__Source information__
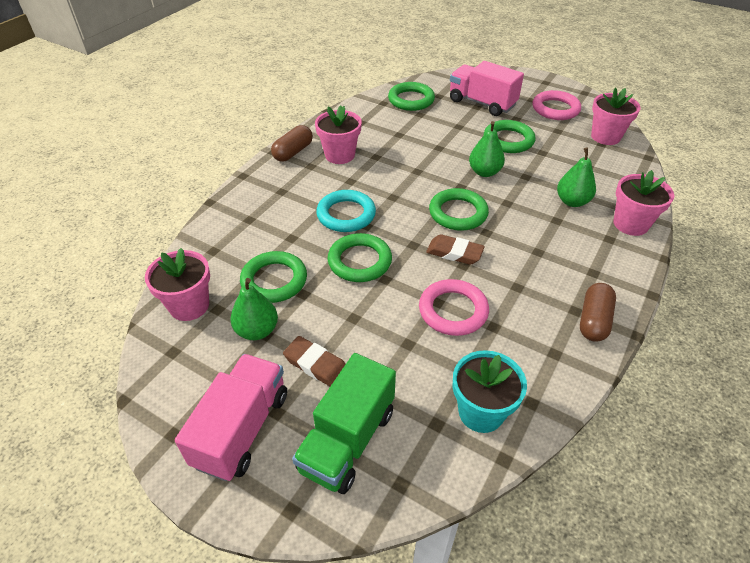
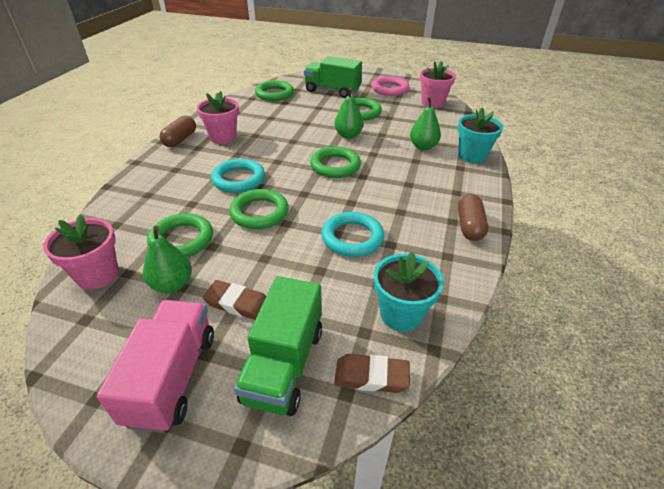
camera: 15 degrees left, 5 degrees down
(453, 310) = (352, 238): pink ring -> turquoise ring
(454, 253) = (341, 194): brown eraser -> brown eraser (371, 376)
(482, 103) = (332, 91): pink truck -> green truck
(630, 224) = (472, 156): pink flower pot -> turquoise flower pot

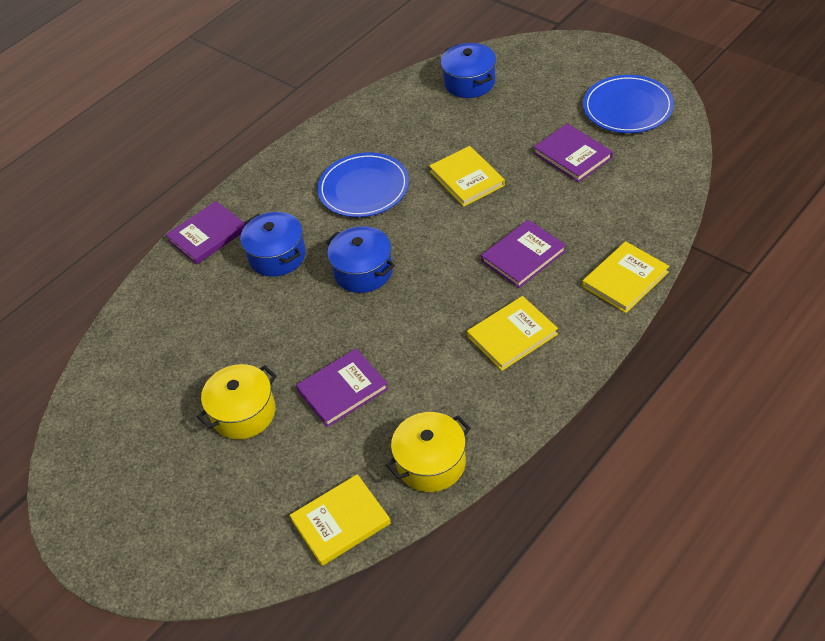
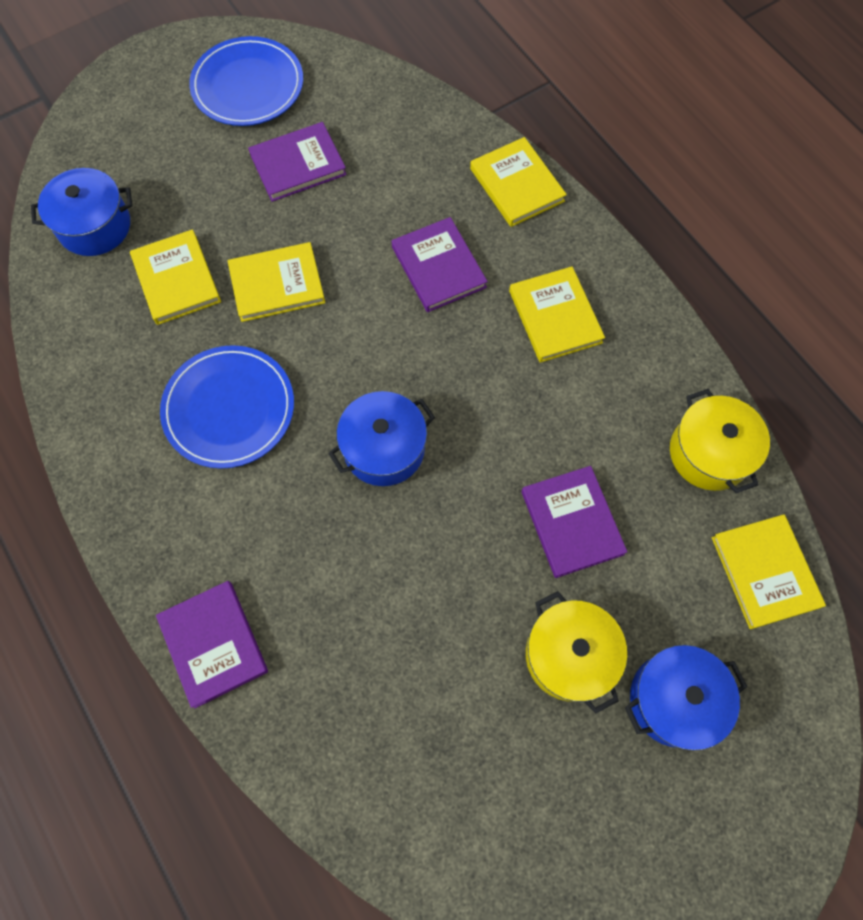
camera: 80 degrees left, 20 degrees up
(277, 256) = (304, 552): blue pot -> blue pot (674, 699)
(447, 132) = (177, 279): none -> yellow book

__Task to carry out__
Copy nothing but the lines from the top of the material through the line holding "camera: 80 degrees left, 20 degrees up", exactly as written; omit pictures.

__Output below__
camera: 15 degrees left, 5 degrees down
(453, 310) = (352, 238): pink ring -> turquoise ring
(454, 253) = (341, 194): brown eraser -> brown eraser (371, 376)
(482, 103) = (332, 91): pink truck -> green truck
(630, 224) = (472, 156): pink flower pot -> turquoise flower pot

camera: 80 degrees left, 20 degrees up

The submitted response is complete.